### WHAT IS EXPECTED
Please transcribe the listing below exactly, but only from the line containing "(563, 379) = (350, 268): orange" through its last line.

++++ DATA FOR THIS EXERCISE ++++

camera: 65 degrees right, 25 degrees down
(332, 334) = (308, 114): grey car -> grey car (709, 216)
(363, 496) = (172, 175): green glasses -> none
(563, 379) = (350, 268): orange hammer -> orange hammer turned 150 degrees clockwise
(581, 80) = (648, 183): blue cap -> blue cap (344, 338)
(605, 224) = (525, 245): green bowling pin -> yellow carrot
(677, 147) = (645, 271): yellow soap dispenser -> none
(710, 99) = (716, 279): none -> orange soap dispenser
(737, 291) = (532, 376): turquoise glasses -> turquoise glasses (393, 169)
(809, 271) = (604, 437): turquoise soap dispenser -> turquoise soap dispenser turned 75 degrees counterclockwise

++++

### TASK RESULT
(563, 379) = (350, 268): orange hammer -> orange hammer turned 150 degrees clockwise
(581, 80) = (648, 183): blue cap -> blue cap (344, 338)
(605, 224) = (525, 245): green bowling pin -> yellow carrot
(677, 147) = (645, 271): yellow soap dispenser -> none
(710, 99) = (716, 279): none -> orange soap dispenser
(737, 291) = (532, 376): turquoise glasses -> turquoise glasses (393, 169)
(809, 271) = (604, 437): turquoise soap dispenser -> turquoise soap dispenser turned 75 degrees counterclockwise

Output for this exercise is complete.